→ Given problem: Copy the rows from the first one through the line containing "orange diamond: rotated 20 degrees clockwise", including both ends.

[Collected data entries]
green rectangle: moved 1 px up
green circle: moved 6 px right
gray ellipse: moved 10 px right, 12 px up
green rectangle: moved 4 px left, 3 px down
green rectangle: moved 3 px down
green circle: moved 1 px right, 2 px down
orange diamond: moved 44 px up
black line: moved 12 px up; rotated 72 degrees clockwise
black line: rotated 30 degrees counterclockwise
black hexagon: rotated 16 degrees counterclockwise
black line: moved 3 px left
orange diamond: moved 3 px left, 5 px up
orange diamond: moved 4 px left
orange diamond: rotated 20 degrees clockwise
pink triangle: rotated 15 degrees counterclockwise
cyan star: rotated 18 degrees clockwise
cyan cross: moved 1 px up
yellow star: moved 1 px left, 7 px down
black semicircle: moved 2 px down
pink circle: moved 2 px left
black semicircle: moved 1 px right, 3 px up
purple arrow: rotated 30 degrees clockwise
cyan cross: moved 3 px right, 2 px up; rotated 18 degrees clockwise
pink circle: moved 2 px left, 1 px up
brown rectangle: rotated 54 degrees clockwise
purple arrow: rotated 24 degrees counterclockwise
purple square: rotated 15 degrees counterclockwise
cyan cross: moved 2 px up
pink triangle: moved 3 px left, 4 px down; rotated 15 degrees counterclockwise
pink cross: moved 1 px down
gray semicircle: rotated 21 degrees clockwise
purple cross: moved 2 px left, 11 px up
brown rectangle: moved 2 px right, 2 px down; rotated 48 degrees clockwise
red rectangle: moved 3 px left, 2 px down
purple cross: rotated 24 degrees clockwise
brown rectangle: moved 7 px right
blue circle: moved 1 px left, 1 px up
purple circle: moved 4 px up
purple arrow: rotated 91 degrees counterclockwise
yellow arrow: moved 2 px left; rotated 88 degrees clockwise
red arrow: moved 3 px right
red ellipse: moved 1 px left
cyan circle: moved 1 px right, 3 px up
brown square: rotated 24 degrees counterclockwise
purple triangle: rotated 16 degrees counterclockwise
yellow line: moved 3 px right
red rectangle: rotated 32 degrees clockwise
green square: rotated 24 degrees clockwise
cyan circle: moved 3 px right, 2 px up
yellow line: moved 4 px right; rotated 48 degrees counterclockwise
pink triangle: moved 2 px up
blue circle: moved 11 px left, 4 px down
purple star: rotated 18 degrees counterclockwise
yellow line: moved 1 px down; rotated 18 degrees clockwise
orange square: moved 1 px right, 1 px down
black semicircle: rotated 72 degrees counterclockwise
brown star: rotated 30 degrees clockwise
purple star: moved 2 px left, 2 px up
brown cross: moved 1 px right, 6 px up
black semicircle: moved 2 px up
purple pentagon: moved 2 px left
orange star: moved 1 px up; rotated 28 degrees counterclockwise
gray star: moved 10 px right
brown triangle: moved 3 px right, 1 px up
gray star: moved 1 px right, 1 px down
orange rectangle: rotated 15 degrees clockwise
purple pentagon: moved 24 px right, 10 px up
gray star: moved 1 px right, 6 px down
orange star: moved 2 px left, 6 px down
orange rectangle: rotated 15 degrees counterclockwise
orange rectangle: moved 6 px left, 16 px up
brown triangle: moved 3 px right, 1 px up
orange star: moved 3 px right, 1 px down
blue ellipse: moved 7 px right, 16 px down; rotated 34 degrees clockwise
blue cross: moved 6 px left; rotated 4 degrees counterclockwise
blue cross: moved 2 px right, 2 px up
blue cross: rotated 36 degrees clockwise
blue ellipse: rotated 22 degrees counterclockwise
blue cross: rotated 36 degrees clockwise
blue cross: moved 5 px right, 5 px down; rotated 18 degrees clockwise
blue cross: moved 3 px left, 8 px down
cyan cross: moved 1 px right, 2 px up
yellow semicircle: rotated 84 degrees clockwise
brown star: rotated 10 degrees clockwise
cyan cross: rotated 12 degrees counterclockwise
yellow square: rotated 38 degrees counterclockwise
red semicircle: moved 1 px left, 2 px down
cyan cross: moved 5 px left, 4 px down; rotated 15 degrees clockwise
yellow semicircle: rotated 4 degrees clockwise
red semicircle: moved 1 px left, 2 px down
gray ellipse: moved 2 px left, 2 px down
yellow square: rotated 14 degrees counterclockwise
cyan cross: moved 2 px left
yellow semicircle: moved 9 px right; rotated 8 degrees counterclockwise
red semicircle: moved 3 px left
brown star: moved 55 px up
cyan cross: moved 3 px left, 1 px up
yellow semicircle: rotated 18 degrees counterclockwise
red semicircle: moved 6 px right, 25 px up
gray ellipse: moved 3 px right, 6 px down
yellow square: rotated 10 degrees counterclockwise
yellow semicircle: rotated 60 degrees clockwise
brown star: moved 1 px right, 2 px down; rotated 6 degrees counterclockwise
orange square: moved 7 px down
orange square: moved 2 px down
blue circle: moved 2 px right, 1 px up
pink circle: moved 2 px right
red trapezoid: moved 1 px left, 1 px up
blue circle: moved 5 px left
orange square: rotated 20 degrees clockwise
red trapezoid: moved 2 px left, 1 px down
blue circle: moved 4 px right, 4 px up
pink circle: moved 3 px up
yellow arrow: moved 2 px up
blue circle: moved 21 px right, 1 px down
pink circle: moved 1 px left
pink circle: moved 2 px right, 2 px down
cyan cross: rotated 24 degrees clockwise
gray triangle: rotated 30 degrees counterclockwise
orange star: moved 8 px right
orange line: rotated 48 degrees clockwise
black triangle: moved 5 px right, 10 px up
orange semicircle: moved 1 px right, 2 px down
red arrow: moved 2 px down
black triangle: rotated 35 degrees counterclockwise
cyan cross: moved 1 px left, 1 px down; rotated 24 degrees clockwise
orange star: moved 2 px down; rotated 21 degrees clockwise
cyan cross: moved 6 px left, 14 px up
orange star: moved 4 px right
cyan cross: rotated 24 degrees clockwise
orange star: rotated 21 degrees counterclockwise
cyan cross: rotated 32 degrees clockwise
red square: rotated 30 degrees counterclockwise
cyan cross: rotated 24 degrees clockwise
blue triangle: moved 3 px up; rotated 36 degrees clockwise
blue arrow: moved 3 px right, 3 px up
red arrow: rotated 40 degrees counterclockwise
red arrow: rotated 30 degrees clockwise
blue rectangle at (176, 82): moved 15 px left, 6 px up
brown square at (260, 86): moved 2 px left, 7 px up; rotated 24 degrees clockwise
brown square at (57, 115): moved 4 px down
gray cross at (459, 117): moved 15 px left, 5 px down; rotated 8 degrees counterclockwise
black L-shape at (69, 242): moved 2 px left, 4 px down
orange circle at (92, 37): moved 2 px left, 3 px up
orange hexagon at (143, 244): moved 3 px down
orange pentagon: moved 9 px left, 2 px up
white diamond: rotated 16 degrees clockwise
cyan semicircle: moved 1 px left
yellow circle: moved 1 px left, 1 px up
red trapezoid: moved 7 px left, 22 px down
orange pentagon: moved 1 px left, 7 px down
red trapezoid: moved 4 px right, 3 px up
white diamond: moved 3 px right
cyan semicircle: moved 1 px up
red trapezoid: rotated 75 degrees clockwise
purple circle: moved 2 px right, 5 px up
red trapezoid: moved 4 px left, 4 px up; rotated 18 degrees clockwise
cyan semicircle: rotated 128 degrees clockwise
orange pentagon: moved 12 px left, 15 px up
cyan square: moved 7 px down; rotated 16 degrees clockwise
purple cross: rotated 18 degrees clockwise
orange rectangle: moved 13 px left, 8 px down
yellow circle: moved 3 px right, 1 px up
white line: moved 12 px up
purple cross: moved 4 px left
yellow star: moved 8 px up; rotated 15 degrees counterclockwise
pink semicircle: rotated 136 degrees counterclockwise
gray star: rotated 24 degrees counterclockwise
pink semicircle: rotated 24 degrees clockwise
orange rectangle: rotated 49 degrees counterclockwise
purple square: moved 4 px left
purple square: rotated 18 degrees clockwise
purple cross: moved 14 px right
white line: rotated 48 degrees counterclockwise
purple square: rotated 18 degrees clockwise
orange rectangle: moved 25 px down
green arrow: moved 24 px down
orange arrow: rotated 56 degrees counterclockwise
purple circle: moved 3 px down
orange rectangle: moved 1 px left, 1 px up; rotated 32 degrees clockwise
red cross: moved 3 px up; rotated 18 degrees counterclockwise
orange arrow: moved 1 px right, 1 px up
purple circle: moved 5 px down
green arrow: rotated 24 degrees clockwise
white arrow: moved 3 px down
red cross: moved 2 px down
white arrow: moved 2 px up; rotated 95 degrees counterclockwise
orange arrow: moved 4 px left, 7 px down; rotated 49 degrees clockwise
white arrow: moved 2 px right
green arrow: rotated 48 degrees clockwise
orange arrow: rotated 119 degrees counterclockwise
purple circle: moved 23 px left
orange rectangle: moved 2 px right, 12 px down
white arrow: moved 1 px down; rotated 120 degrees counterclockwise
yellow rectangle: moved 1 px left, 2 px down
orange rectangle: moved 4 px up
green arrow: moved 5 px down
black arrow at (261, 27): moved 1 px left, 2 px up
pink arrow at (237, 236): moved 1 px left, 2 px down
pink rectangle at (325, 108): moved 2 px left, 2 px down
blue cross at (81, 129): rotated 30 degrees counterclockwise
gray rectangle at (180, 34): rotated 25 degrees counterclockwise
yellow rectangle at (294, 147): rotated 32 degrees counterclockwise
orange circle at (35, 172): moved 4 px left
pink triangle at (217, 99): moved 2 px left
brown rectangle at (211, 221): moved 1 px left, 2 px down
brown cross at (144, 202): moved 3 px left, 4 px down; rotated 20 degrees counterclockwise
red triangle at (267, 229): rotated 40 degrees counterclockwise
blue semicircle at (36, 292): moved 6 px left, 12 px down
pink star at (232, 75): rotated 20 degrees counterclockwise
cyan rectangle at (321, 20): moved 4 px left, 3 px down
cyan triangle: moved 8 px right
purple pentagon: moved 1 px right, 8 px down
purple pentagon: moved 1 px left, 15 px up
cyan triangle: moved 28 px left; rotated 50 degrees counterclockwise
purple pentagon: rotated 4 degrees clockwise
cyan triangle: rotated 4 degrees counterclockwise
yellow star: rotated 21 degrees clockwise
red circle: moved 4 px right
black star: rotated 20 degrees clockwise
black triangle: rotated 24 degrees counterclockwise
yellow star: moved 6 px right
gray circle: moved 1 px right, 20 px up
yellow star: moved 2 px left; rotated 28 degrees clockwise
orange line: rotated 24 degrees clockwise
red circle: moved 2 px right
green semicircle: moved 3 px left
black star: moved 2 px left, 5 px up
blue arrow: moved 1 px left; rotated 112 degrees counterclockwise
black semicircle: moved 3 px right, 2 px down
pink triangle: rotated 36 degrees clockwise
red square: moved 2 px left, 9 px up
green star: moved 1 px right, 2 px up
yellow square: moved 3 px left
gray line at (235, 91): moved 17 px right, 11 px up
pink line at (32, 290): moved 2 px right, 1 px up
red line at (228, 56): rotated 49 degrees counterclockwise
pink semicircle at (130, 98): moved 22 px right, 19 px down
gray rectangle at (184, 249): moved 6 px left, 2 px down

→ Task answer:
green rectangle: moved 1 px up
green circle: moved 6 px right
gray ellipse: moved 10 px right, 12 px up
green rectangle: moved 4 px left, 3 px down
green rectangle: moved 3 px down
green circle: moved 1 px right, 2 px down
orange diamond: moved 44 px up
black line: moved 12 px up; rotated 72 degrees clockwise
black line: rotated 30 degrees counterclockwise
black hexagon: rotated 16 degrees counterclockwise
black line: moved 3 px left
orange diamond: moved 3 px left, 5 px up
orange diamond: moved 4 px left
orange diamond: rotated 20 degrees clockwise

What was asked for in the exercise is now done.